TASK INPUTS ▸
>>

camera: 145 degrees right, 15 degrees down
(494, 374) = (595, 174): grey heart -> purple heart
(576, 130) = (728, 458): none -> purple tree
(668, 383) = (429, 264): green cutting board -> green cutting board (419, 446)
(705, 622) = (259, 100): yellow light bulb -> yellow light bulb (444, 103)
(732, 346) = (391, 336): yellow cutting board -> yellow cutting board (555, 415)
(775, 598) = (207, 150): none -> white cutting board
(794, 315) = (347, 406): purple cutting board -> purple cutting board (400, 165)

<<
>>

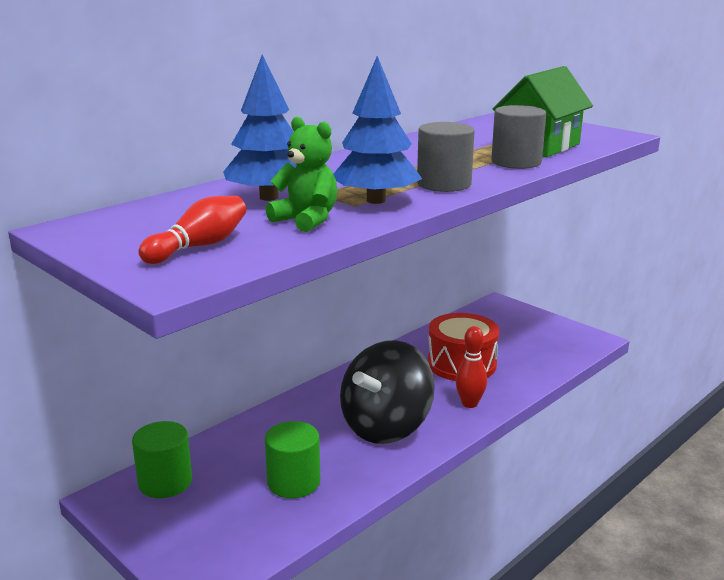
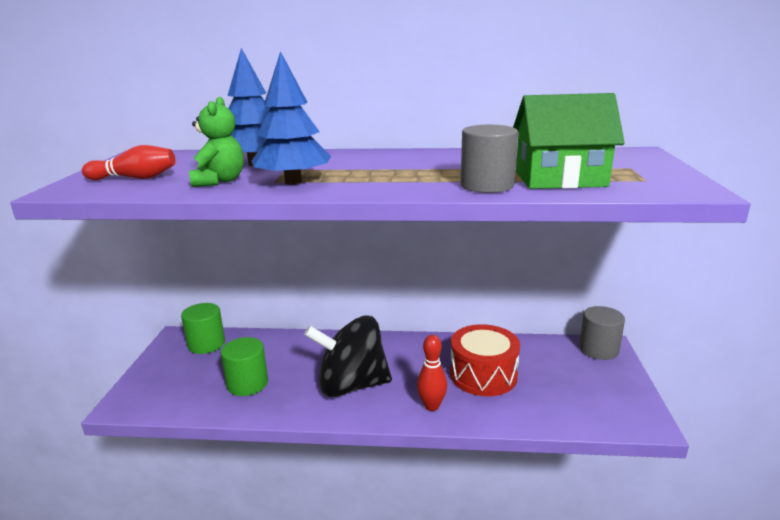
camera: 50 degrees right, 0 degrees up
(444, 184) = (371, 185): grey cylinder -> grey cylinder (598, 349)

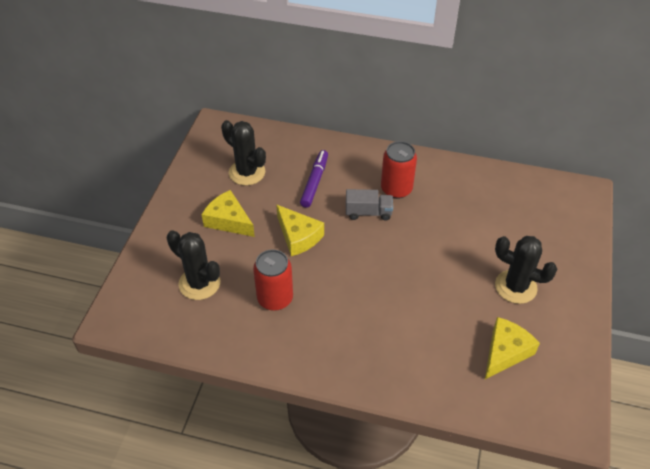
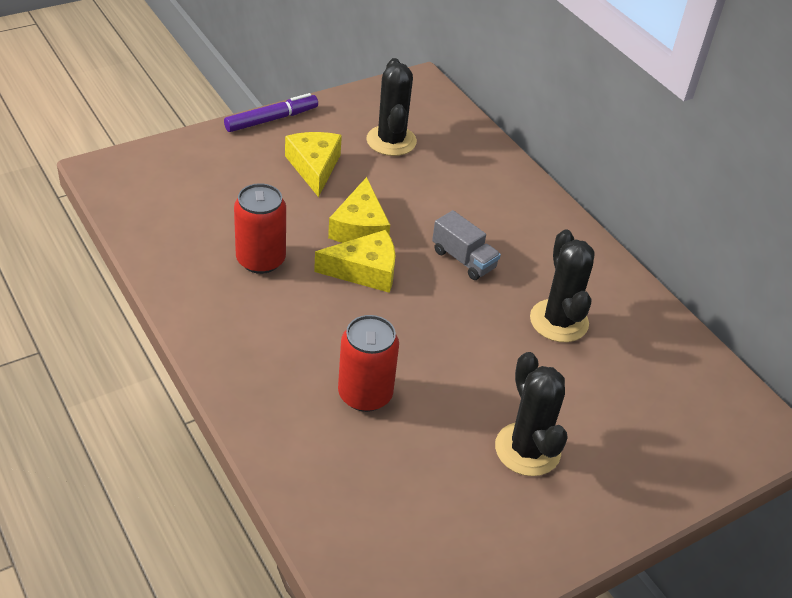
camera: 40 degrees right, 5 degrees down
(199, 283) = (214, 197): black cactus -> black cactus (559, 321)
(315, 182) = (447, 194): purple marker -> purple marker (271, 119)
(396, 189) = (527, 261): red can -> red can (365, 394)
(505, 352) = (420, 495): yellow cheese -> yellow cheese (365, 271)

<<
>>

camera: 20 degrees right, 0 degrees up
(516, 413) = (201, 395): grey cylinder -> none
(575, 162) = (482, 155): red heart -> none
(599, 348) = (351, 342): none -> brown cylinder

<<

EXERCISE AIM ▸
Every line from the one with "(444, 184) = (371, 185): grey" through the one with "(505, 352) = (420, 495): yellow" is to be reproduced exactly as written above, and the pictures are to be dropped.

ANSWER FOR THE TASK ▸
(444, 184) = (371, 185): grey cylinder -> grey cylinder (598, 349)

camera: 40 degrees right, 5 degrees down
(199, 283) = (214, 197): black cactus -> black cactus (559, 321)
(315, 182) = (447, 194): purple marker -> purple marker (271, 119)
(396, 189) = (527, 261): red can -> red can (365, 394)
(505, 352) = (420, 495): yellow cheese -> yellow cheese (365, 271)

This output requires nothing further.